▸ ABOUT THIS TASK:
Everything from the line containing "none -> tan cone A9 level 3" through the line containing "white brick H4:H7" should be repeated exactly, and nothing else from the data.

▸ RECORDED INFORMATION:
________

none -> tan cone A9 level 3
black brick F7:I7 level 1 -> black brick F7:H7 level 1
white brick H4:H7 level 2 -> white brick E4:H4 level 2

________

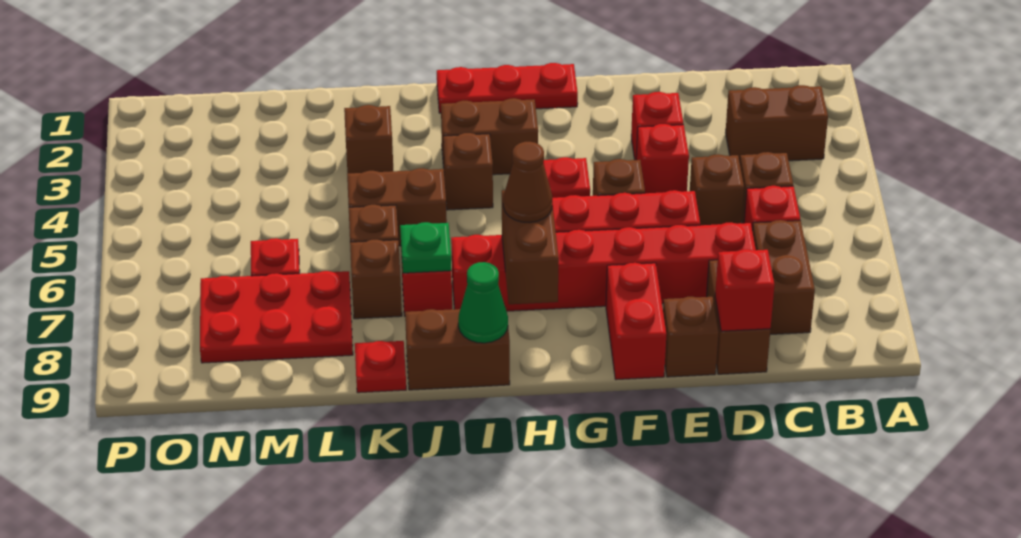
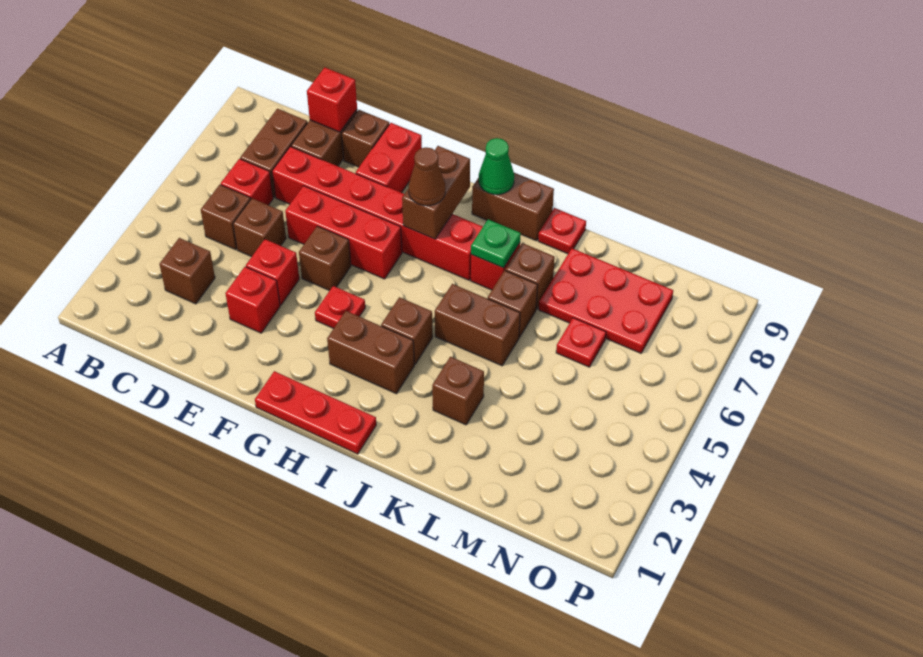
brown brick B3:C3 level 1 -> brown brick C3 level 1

________

▸ REPLY TO THE EXERCISE:
none -> tan cone A9 level 3
black brick F7:I7 level 1 -> black brick F7:H7 level 1
white brick H4:H7 level 2 -> white brick E4:H4 level 2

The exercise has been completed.